**DIRECTIONS FOR THIS TASK:** Transcribe exactly the line containing "orange brick D3:D4" and every line after it, through the end of the records below.

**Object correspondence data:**

• • • • •

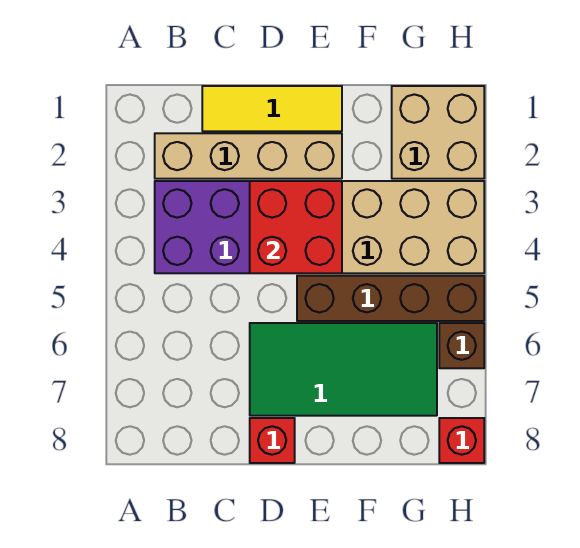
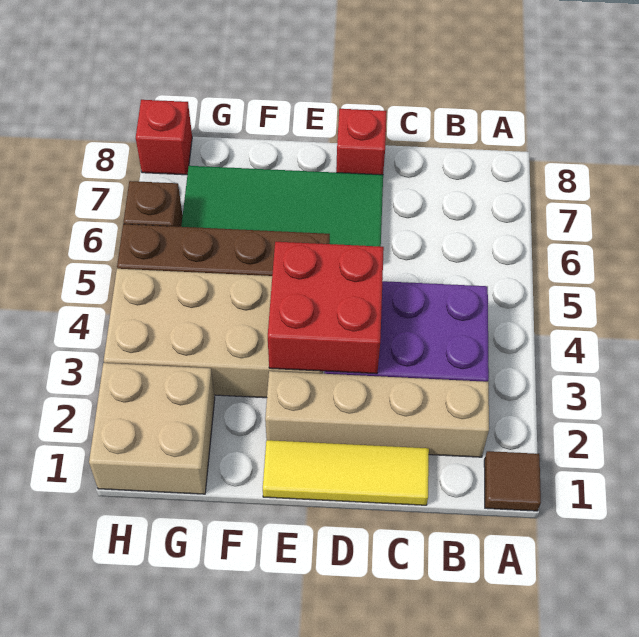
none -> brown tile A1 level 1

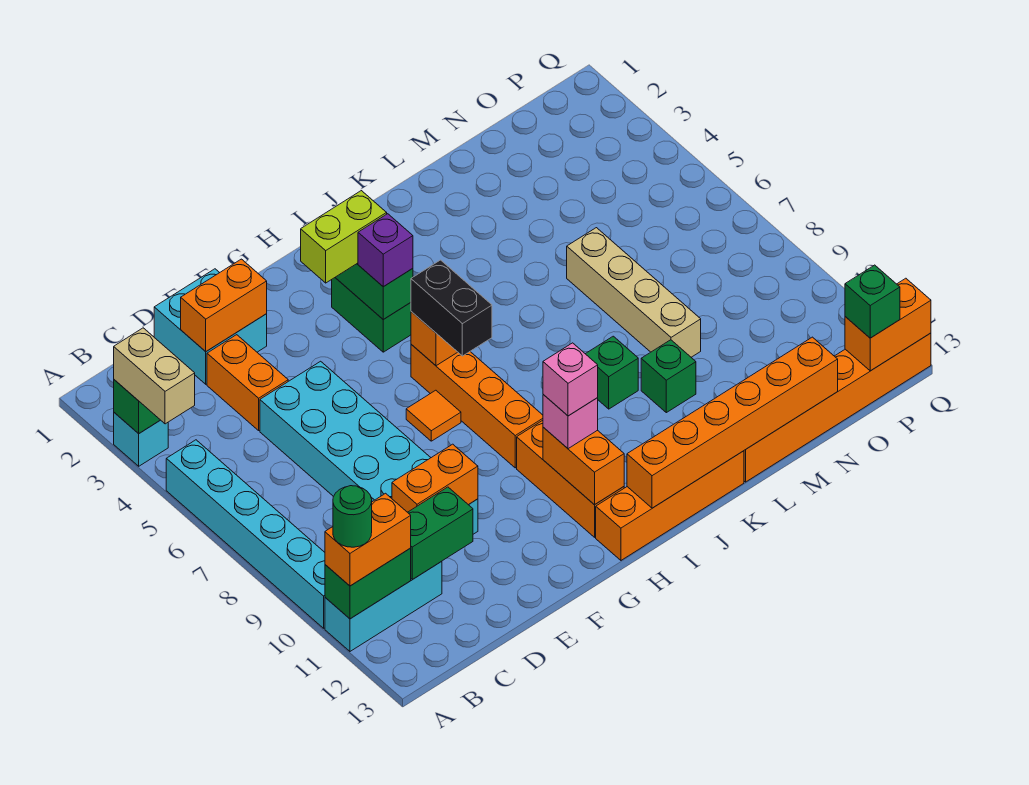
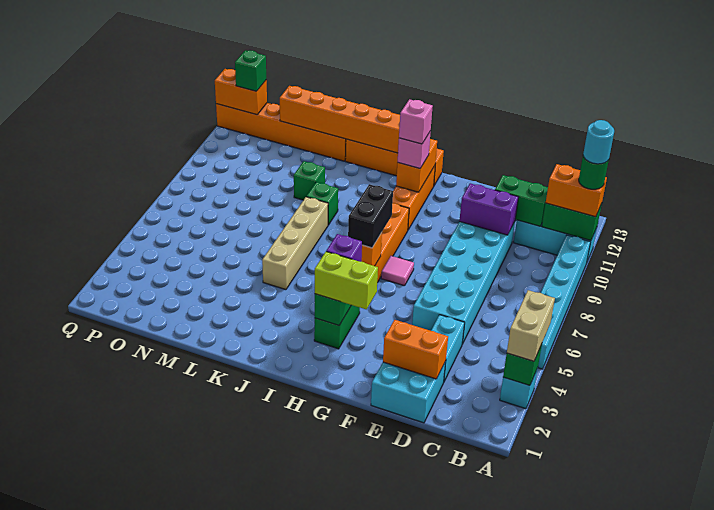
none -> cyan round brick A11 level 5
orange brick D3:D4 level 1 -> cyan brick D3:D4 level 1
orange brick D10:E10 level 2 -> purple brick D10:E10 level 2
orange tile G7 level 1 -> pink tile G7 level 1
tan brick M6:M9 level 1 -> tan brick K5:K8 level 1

• • • • •

**TASK OUTPUT:**
orange brick D3:D4 level 1 -> cyan brick D3:D4 level 1
orange brick D10:E10 level 2 -> purple brick D10:E10 level 2
orange tile G7 level 1 -> pink tile G7 level 1
tan brick M6:M9 level 1 -> tan brick K5:K8 level 1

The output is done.